— BEGIN Dataset entries —
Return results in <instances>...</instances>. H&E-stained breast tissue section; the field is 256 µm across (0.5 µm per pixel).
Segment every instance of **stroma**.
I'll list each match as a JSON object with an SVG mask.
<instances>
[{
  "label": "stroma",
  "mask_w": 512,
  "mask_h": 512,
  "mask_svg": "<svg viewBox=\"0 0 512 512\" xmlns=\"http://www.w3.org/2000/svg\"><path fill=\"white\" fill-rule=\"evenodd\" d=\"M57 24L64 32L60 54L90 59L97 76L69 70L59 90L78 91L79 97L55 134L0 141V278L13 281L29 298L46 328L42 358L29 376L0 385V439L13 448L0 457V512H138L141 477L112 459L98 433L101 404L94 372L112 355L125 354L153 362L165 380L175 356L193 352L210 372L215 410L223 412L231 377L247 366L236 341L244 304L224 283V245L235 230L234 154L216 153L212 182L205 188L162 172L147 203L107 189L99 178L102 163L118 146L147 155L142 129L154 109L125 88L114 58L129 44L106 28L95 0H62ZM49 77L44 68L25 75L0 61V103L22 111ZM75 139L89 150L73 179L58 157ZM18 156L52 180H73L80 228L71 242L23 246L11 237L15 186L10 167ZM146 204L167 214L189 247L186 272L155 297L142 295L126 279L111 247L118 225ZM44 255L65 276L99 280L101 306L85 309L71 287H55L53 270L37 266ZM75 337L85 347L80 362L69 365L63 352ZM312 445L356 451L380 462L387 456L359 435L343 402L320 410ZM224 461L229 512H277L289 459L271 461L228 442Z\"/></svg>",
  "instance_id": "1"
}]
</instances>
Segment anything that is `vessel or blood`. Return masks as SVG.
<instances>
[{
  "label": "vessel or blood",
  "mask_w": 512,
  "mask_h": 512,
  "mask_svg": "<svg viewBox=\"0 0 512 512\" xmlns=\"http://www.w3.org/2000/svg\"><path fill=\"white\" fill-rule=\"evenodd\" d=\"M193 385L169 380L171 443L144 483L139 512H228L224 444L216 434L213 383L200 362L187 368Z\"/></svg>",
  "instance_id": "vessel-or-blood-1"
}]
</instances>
— END Dataset entries —
Quote, without any change, each line from the one that contains "Segment anything that" through the end of the material.

Segment anything that is `vessel or blood`. Return masks as SVG.
<instances>
[{
  "label": "vessel or blood",
  "mask_w": 512,
  "mask_h": 512,
  "mask_svg": "<svg viewBox=\"0 0 512 512\" xmlns=\"http://www.w3.org/2000/svg\"><path fill=\"white\" fill-rule=\"evenodd\" d=\"M193 385L169 380L171 443L144 483L139 512H228L224 444L216 434L213 383L200 362L187 368Z\"/></svg>",
  "instance_id": "vessel-or-blood-1"
}]
</instances>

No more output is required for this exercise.